> [What is expected]
The answer must be a single number: how many lines in the records below contain the word "tile".

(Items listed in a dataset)
##############################

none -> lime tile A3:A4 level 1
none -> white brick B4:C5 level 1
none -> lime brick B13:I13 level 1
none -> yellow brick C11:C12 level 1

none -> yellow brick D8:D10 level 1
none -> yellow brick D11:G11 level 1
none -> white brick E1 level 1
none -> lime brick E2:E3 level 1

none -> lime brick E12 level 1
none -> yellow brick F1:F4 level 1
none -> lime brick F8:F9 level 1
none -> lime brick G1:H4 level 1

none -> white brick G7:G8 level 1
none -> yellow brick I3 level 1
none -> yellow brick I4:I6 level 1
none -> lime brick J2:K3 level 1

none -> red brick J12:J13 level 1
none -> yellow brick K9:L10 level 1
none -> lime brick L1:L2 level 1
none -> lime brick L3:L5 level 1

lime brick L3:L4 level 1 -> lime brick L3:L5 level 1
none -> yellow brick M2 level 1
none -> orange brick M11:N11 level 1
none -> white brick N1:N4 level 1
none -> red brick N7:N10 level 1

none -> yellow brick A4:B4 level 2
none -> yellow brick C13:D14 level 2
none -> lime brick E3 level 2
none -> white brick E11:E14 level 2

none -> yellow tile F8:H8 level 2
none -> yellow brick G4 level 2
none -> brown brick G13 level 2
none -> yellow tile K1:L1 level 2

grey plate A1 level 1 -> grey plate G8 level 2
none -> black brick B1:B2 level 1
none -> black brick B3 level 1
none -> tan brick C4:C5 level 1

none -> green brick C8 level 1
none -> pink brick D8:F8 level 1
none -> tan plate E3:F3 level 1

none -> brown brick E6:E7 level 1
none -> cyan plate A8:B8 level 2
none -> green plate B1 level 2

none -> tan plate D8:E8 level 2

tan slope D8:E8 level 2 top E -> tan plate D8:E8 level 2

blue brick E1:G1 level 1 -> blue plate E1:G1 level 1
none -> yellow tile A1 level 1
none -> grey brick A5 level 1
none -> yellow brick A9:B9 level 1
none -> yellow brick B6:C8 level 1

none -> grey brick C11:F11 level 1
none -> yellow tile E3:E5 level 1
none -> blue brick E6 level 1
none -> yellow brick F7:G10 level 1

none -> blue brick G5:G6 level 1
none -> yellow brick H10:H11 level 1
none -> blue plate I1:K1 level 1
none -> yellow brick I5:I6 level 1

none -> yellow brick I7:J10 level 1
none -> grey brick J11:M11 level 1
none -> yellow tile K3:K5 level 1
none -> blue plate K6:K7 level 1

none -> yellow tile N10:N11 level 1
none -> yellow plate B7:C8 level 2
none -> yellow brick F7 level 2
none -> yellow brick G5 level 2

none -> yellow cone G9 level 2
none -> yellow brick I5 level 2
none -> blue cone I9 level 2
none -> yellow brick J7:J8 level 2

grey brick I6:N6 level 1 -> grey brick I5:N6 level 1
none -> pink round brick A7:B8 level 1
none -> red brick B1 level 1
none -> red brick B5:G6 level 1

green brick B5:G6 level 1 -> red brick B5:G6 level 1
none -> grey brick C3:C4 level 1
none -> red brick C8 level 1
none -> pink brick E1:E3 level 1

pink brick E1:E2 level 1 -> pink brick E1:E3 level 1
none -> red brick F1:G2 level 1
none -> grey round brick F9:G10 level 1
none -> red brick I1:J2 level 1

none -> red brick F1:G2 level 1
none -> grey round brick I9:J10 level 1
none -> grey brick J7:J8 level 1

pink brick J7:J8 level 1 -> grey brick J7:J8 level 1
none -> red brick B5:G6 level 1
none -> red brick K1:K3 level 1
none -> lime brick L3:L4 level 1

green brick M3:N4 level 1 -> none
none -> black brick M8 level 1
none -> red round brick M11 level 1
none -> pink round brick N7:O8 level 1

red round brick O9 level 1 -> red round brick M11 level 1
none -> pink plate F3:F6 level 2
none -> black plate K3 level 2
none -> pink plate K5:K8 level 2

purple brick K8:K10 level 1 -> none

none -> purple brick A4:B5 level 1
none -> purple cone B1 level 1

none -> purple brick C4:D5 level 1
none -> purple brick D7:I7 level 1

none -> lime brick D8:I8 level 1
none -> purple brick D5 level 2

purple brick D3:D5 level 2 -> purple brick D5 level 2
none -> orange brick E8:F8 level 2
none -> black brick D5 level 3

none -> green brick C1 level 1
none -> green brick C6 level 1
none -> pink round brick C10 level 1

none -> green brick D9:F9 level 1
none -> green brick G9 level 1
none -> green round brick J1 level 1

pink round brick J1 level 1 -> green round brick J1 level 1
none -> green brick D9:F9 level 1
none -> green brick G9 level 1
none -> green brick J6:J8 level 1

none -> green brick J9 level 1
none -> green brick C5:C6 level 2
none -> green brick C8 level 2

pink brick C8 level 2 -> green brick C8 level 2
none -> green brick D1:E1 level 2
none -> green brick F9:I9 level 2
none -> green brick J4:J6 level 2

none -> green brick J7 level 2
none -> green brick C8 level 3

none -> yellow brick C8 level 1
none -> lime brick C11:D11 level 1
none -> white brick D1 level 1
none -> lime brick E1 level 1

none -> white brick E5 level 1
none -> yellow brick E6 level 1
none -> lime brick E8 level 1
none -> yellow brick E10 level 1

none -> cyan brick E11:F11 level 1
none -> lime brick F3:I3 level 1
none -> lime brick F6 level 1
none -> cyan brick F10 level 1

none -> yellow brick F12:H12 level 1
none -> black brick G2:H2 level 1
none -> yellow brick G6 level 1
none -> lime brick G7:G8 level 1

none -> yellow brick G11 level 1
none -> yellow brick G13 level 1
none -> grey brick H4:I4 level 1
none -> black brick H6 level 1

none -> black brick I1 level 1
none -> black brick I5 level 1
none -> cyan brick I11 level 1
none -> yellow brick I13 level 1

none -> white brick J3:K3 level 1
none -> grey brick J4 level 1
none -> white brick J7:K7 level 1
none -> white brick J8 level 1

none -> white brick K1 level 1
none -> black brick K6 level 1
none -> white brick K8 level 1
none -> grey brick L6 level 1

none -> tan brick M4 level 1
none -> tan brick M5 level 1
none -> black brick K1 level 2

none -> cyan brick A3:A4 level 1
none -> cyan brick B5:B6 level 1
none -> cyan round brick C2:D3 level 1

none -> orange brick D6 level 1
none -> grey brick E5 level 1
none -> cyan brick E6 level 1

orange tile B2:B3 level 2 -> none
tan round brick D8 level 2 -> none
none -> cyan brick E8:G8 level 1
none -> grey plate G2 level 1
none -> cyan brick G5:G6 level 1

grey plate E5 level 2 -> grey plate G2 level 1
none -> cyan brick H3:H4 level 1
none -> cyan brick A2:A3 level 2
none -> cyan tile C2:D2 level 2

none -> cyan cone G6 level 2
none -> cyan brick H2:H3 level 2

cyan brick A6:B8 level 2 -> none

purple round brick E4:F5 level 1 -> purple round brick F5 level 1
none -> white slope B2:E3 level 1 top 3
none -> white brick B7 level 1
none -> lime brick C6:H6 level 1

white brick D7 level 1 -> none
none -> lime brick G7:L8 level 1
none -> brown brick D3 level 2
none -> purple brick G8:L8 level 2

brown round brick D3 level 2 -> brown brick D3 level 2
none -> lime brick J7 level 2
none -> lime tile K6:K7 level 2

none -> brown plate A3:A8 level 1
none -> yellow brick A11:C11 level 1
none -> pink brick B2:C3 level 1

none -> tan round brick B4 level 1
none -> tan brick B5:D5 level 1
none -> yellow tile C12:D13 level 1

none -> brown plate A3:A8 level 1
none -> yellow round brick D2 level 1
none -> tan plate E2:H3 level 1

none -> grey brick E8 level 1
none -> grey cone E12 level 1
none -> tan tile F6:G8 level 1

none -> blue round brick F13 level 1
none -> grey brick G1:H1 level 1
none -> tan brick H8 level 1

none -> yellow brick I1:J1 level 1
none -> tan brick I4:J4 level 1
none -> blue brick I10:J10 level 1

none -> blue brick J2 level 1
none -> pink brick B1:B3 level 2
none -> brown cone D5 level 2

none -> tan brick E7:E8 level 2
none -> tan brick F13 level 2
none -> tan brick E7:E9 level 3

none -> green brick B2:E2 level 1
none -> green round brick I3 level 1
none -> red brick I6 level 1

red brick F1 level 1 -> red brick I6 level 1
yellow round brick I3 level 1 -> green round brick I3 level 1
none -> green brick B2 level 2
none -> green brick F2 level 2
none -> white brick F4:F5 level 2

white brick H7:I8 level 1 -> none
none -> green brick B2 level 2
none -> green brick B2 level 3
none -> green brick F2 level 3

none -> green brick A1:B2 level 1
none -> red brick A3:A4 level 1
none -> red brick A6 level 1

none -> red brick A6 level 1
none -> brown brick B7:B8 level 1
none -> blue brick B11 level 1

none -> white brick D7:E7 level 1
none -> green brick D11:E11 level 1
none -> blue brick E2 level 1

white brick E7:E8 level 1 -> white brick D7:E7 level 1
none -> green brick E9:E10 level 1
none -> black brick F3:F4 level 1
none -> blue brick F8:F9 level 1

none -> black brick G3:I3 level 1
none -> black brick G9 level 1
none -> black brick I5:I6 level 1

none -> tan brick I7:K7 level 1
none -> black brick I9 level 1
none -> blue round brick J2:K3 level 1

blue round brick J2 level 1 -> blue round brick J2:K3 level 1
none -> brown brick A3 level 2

##############################

> [Exercise result]
12